Each line in the records that mentions the word "diode" needs to be listed.

-*-

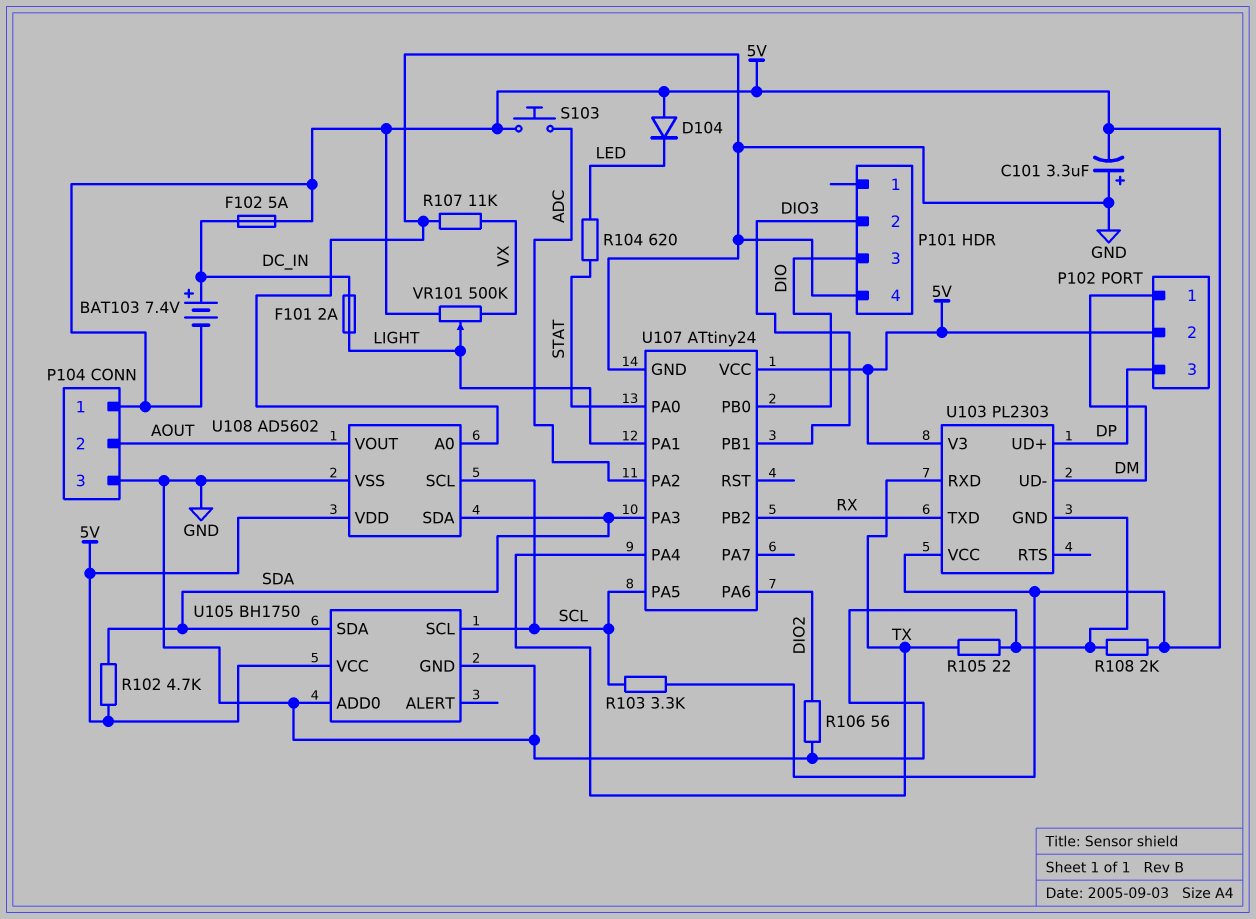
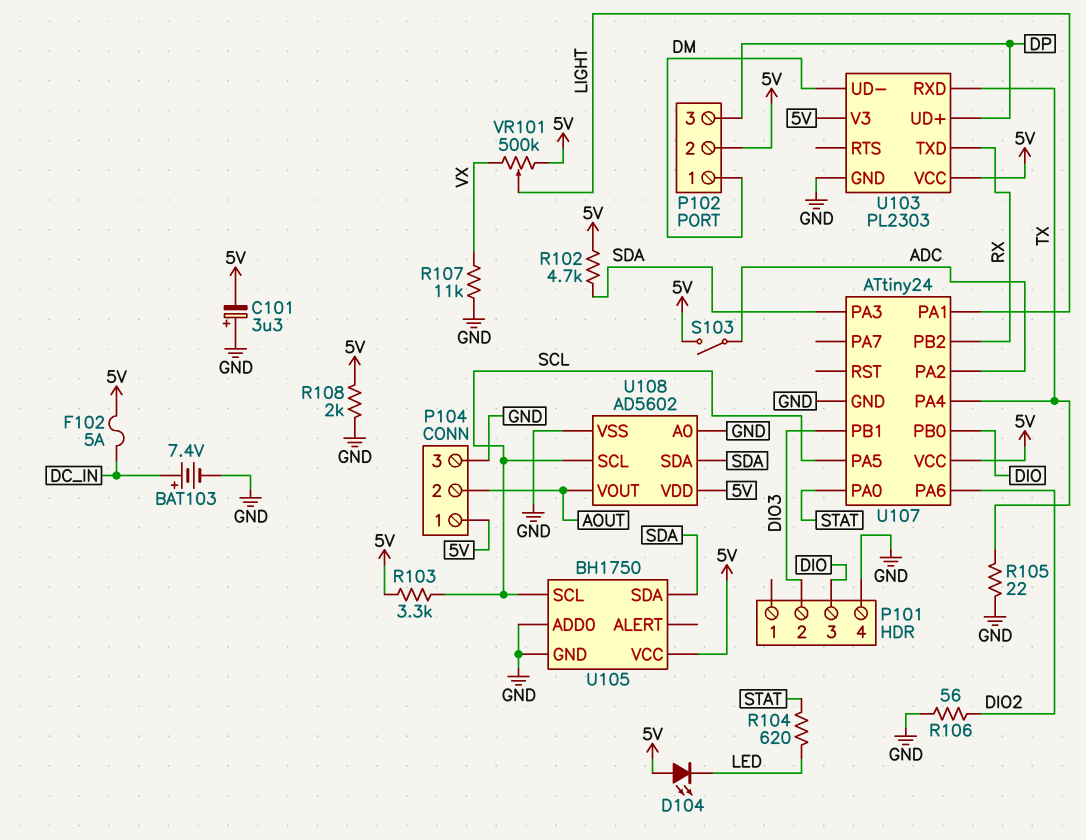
BAT103: 7.4V (plus DC_IN, minus 5V) -> 7.4V (plus DC_IN, minus GND)
D104: diode (A 5V, K LED) -> LED (A 5V, K LED)
F101: 2A (DC_IN, LIGHT) -> none
S103: button (5V, ADC) -> switch (5V, ADC)

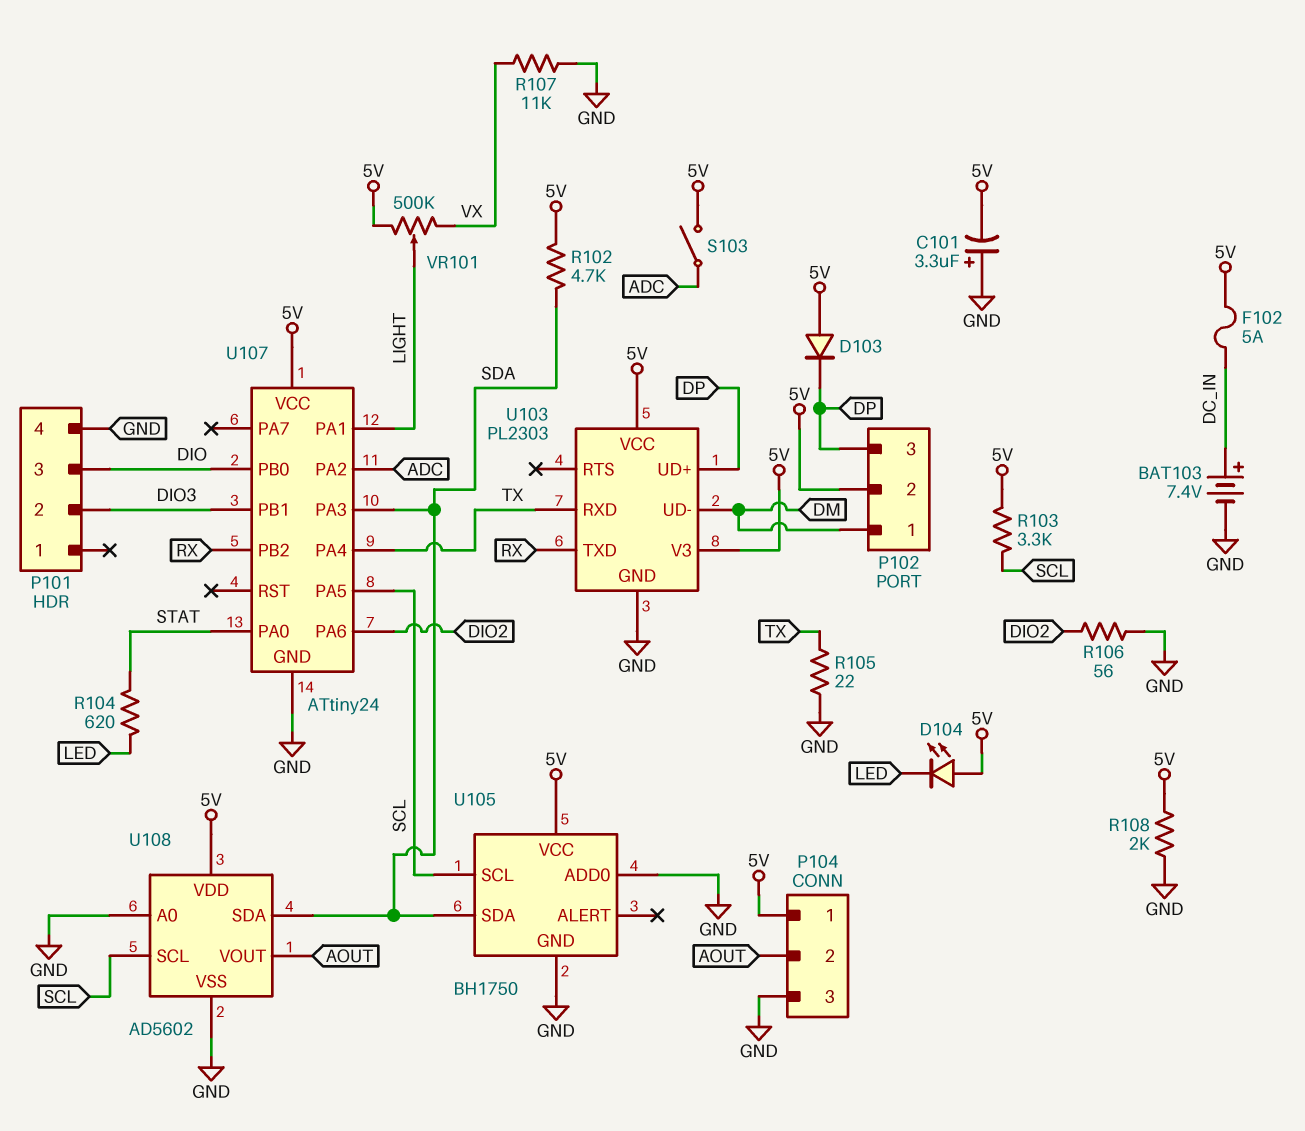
D103: none -> diode (A 5V, K DP)

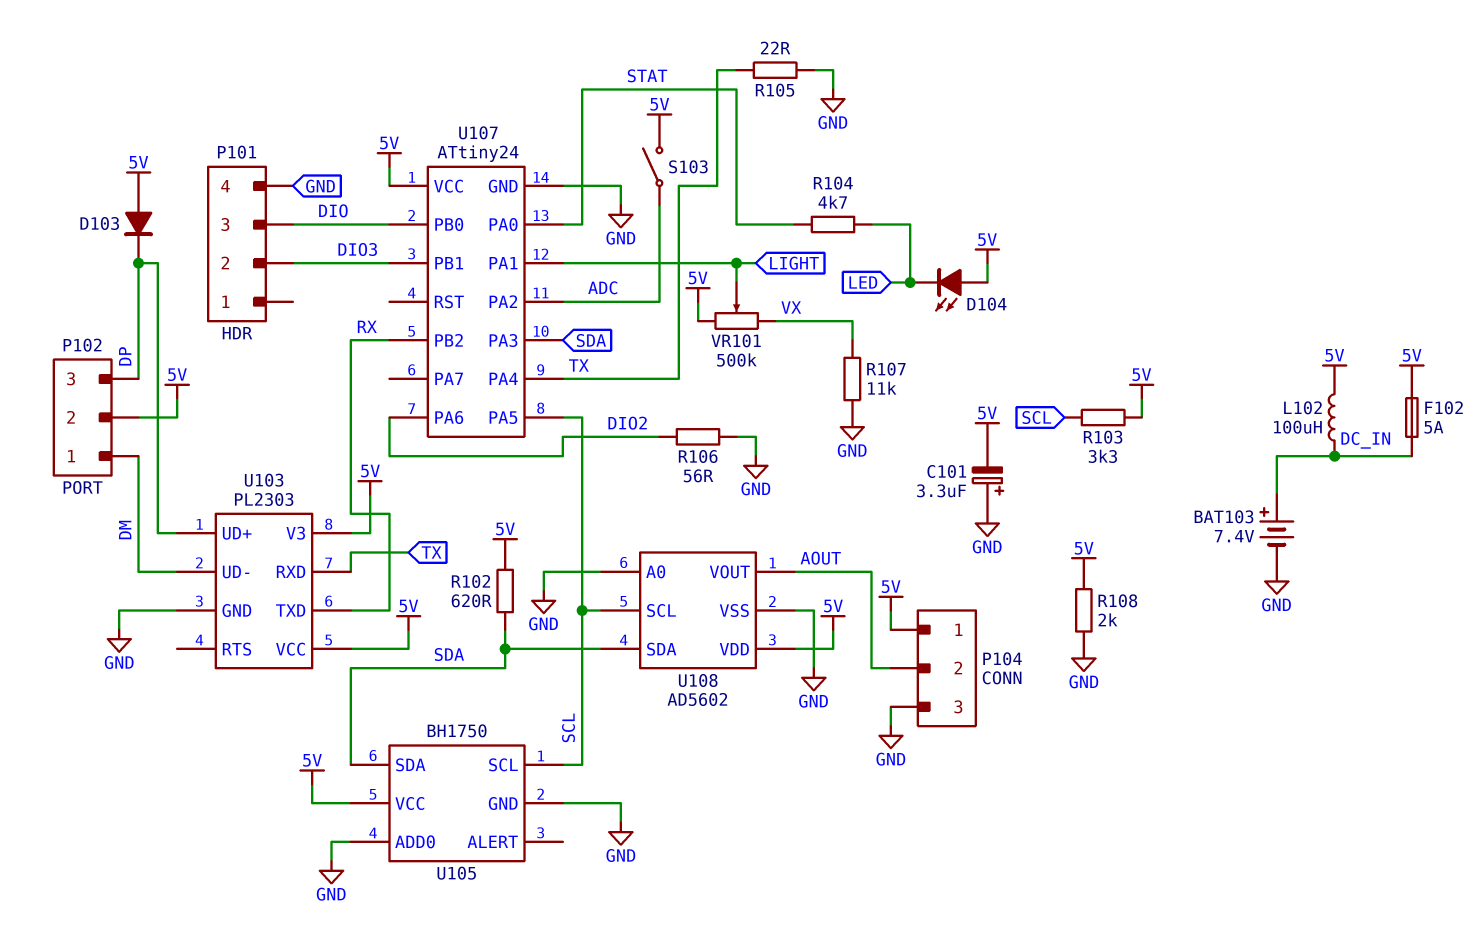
L102: none -> 100uH (5V, DC_IN)
R102: 4.7k (5V, SDA) -> 620 (5V, SDA)
R104: 620 (LED, STAT) -> 4.7k (LED, STAT)

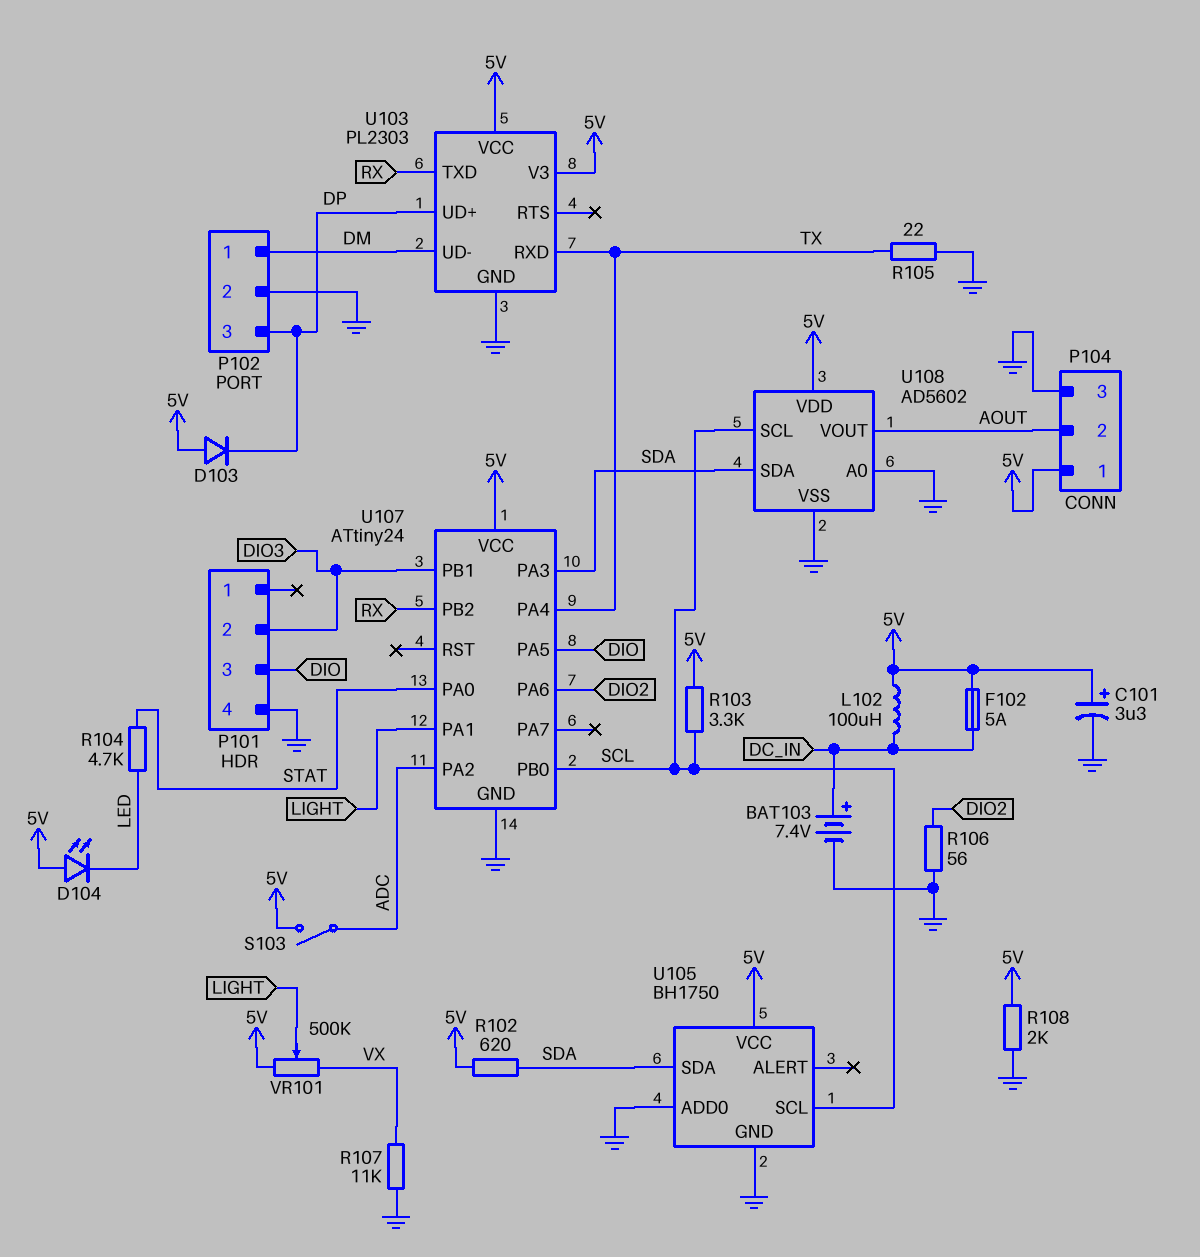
C101: 3.3uF (plus GND, minus 5V) -> 3.3uF (plus 5V, minus GND)
P102 pin 2: 5V -> GND
U107 pin PA5: SCL -> DIO
U107 pin PB0: DIO -> SCL

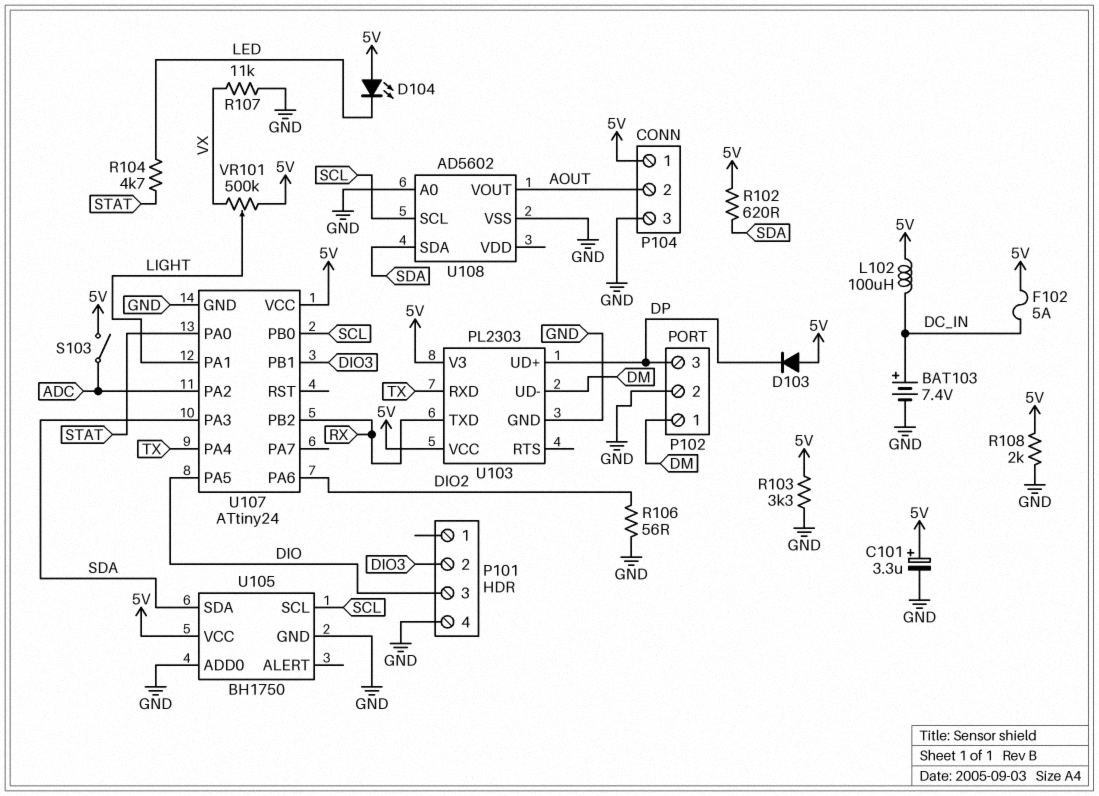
R103: 3.3k (5V, SCL) -> 3.3k (5V, GND)
R105: 22 (GND, TX) -> none
U108 pin VDD: 5V -> none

-*-

■ Answer below
D104: diode (A 5V, K LED) -> LED (A 5V, K LED)
D103: none -> diode (A 5V, K DP)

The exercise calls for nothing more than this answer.